*** Opening Supplied material ***

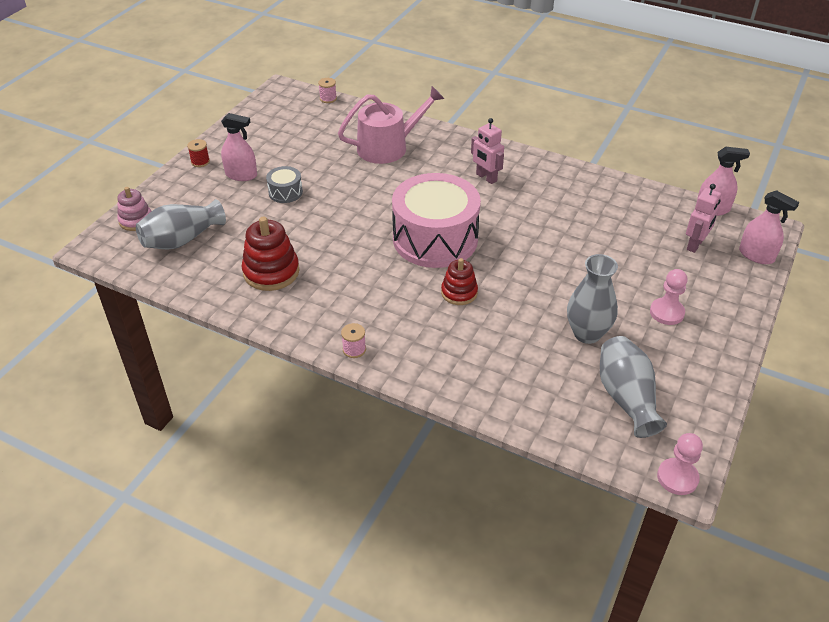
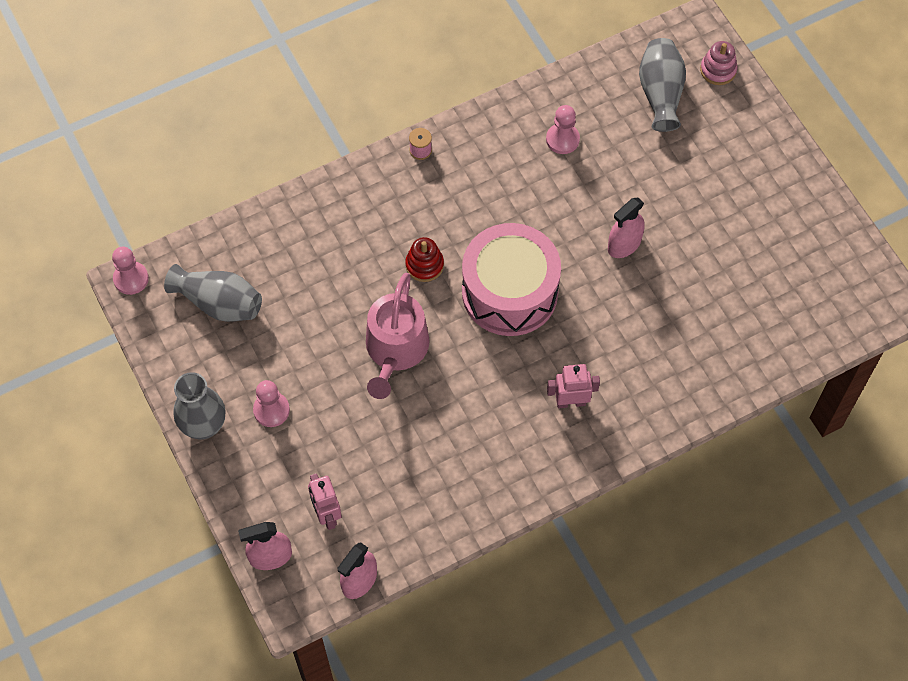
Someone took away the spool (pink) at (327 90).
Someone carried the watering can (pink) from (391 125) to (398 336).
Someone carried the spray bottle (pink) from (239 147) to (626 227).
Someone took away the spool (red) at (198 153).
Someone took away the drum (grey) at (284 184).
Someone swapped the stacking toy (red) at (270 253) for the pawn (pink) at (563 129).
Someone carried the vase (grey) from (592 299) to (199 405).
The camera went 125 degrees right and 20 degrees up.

*** Closing Supplied material ***

Task directions
Pick out the lines above that hold the string "Someone" and show them.

Exercise output
Someone took away the spool (pink) at (327 90).
Someone carried the watering can (pink) from (391 125) to (398 336).
Someone carried the spray bottle (pink) from (239 147) to (626 227).
Someone took away the spool (red) at (198 153).
Someone took away the drum (grey) at (284 184).
Someone swapped the stacking toy (red) at (270 253) for the pawn (pink) at (563 129).
Someone carried the vase (grey) from (592 299) to (199 405).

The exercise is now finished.